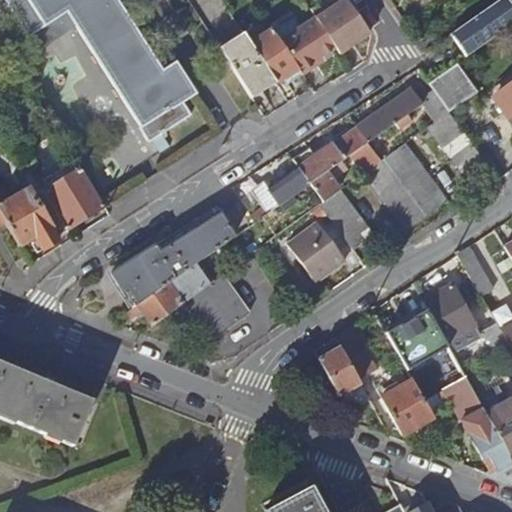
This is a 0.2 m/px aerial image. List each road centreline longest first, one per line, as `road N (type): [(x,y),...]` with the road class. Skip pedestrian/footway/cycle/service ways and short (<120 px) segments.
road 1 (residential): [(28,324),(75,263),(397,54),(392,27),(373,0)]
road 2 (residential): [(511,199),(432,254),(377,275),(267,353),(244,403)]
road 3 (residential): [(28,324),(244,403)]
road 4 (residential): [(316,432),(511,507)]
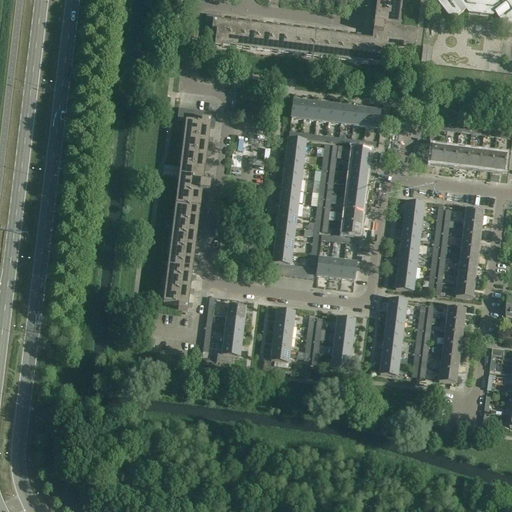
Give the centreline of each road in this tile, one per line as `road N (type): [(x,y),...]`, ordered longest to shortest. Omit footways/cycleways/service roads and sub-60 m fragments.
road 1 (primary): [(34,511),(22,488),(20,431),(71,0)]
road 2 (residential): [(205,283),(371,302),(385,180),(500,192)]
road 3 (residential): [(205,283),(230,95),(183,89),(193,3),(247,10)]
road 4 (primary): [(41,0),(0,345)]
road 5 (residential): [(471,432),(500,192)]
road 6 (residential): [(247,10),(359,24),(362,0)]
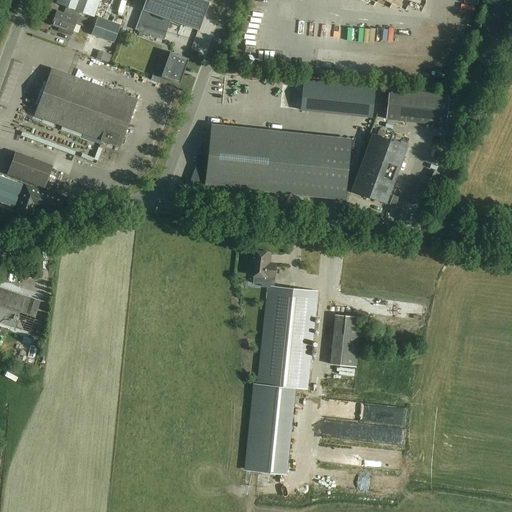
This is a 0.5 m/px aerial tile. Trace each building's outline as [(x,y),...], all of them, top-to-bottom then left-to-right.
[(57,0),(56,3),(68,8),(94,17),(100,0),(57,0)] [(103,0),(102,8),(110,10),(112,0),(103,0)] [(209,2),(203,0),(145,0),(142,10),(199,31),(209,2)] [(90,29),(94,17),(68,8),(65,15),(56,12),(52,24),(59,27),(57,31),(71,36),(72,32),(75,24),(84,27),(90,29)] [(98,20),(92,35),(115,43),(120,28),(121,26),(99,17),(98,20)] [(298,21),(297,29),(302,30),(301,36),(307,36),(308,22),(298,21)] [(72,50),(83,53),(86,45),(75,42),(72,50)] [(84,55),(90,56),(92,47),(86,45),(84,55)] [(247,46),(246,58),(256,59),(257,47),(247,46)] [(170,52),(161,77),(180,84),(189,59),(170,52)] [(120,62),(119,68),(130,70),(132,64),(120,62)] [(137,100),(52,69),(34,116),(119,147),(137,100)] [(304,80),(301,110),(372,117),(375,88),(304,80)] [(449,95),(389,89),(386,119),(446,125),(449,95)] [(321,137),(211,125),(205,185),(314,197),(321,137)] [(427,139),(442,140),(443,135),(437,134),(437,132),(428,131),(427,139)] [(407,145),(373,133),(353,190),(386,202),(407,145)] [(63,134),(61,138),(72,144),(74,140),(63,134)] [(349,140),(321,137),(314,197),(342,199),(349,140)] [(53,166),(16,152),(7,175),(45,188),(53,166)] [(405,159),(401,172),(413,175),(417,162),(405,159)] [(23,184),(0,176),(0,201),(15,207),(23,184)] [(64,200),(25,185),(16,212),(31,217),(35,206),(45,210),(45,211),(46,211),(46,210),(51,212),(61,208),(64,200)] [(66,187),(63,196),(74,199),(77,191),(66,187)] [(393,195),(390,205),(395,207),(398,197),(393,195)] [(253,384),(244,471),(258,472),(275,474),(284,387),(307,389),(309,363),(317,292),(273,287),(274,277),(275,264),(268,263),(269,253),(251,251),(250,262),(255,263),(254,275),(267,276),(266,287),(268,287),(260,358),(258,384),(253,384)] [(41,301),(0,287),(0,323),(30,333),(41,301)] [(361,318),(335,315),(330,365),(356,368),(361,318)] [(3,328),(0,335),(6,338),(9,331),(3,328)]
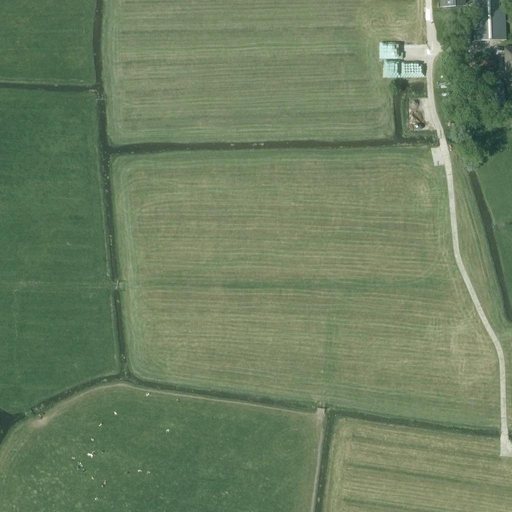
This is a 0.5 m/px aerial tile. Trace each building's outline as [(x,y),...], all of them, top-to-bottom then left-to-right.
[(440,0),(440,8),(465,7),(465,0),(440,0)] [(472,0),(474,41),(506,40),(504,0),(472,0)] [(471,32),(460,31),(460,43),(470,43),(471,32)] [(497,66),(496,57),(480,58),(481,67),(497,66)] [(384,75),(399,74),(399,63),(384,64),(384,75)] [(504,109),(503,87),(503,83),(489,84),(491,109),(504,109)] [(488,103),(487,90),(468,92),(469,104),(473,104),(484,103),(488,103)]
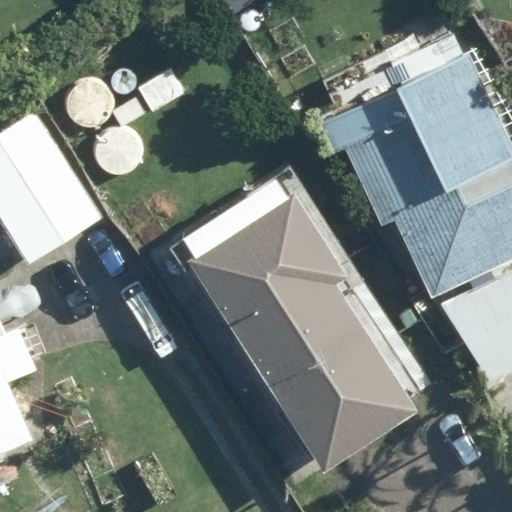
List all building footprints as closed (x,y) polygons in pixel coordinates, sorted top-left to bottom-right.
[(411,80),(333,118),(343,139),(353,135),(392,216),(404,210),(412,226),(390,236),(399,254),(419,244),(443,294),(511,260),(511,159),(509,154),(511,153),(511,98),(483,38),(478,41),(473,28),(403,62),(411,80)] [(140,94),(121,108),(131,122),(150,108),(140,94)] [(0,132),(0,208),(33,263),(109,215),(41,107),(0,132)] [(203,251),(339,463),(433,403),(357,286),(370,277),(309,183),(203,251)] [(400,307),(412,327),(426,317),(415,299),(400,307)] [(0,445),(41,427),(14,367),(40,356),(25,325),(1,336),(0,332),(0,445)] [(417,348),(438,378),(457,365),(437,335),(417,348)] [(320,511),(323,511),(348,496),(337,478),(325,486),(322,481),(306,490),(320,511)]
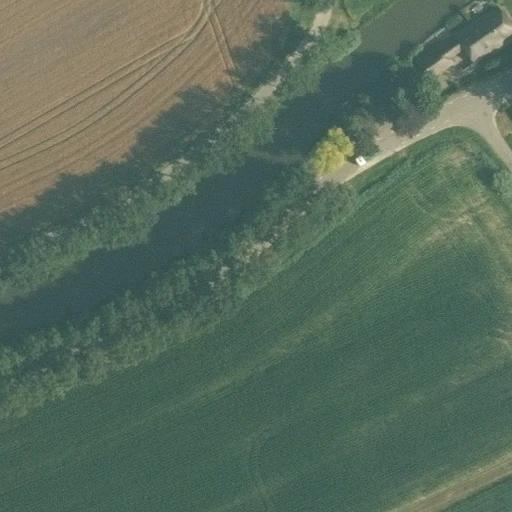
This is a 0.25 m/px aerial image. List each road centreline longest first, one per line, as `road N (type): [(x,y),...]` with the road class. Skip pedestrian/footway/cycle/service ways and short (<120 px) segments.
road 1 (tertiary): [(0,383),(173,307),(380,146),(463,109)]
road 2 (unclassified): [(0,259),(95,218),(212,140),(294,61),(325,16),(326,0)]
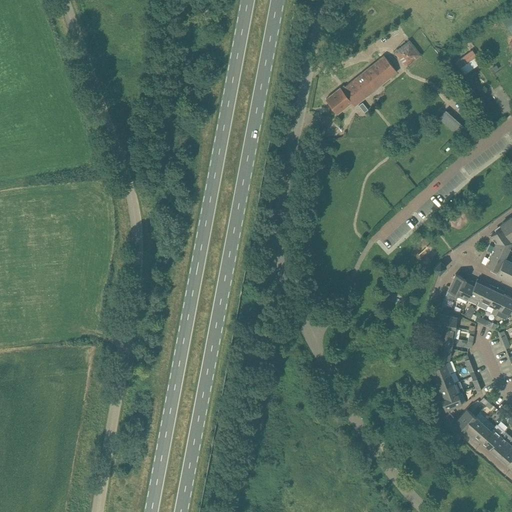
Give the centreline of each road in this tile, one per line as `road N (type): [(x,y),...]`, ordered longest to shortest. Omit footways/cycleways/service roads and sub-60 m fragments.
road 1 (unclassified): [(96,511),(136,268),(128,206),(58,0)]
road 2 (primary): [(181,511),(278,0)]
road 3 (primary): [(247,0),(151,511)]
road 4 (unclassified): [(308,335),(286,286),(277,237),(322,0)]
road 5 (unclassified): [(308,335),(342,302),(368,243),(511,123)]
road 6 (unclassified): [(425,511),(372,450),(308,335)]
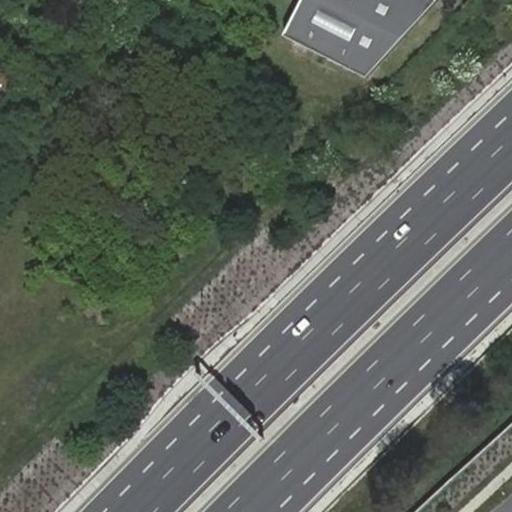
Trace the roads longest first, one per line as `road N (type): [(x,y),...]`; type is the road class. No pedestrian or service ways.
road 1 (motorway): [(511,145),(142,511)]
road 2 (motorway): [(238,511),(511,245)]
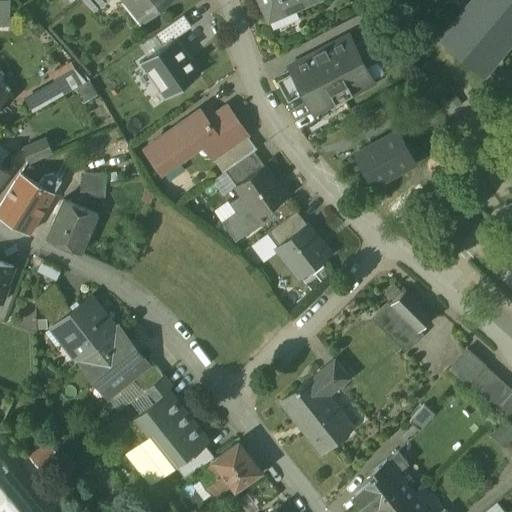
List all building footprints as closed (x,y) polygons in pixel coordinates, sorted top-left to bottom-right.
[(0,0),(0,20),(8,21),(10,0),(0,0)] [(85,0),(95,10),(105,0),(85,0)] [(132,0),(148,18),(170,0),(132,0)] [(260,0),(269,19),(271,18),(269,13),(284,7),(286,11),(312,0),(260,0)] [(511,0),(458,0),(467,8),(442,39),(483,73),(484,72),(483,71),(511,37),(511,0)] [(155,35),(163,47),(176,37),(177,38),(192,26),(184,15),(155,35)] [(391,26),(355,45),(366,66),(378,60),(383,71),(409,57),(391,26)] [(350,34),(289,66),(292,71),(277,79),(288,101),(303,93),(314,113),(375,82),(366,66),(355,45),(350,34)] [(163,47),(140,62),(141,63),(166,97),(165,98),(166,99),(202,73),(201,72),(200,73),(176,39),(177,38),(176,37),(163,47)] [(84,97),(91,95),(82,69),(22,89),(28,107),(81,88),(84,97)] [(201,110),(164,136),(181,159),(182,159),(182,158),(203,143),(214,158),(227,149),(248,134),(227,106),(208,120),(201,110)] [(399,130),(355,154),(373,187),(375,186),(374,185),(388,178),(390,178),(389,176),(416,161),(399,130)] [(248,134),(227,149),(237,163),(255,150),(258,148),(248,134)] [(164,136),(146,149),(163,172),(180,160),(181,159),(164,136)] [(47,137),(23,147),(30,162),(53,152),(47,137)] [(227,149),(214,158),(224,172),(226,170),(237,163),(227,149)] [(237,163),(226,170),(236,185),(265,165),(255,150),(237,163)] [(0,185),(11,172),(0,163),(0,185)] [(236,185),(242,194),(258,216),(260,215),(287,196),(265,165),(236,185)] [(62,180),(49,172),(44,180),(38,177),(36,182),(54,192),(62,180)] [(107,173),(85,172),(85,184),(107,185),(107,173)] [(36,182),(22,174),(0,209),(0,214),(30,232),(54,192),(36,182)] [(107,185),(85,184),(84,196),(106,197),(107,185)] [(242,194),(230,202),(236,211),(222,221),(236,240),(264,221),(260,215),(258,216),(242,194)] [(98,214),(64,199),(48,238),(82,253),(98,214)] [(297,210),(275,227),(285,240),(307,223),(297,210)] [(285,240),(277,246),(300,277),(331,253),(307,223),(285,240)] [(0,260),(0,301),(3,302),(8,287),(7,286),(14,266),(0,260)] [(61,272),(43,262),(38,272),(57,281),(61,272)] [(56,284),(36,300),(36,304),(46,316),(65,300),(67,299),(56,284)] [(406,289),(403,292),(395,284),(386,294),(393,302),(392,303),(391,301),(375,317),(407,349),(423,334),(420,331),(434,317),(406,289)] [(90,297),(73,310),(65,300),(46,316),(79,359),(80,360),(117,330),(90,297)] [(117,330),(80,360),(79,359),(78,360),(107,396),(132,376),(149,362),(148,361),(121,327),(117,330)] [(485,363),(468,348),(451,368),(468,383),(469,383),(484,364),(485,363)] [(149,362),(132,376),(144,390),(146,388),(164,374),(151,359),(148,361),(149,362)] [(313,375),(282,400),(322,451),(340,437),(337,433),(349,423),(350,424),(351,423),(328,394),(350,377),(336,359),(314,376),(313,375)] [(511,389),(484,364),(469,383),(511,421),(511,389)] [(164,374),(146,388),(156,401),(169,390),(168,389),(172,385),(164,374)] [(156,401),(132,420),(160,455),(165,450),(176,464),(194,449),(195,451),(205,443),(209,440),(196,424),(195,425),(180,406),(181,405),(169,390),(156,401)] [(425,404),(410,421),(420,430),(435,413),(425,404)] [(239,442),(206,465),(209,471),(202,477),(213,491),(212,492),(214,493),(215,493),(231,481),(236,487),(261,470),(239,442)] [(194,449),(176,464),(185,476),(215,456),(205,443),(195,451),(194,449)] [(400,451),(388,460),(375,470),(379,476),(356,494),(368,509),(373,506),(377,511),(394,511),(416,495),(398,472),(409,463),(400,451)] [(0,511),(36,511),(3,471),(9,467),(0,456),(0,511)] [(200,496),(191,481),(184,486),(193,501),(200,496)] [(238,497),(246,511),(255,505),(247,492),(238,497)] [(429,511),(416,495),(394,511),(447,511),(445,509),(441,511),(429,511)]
☆ ☆ ☆ ☆ ☆ ☆ ☆
Task description:
Transcribe the data from its start through the line holding "road 6 (residential): [(247,10),(359,24),(362,0)]", inclusive. Leave the pictures out.

Exercise result:
This is a 0.2 m/px aerial image. List each road centreline longest first, one per line, as `road N (type): [(x,y),...]` with the road class. Skip pedestrian/footway/cycle/service ways and short (<120 px) segments.
road 1 (residential): [(28,324),(75,263),(397,54),(392,27),(373,0)]
road 2 (residential): [(511,199),(432,254),(377,275),(267,353),(244,403)]
road 3 (residential): [(28,324),(244,403)]
road 4 (residential): [(316,432),(511,507)]
Give the centreline of each road in this tile, one per line as `road N (type): [(x,y),...]`, ordered longest to shortest. Omit footways/cycleways/service roads and sub-60 m fragments.
road 1 (primary): [(34,511),(22,488),(20,431),(71,0)]
road 2 (residential): [(205,283),(371,302),(385,180),(500,192)]
road 3 (residential): [(205,283),(230,95),(183,89),(193,3),(247,10)]
road 4 (primary): [(41,0),(0,345)]
road 5 (residential): [(471,432),(500,192)]
road 6 (residential): [(247,10),(359,24),(362,0)]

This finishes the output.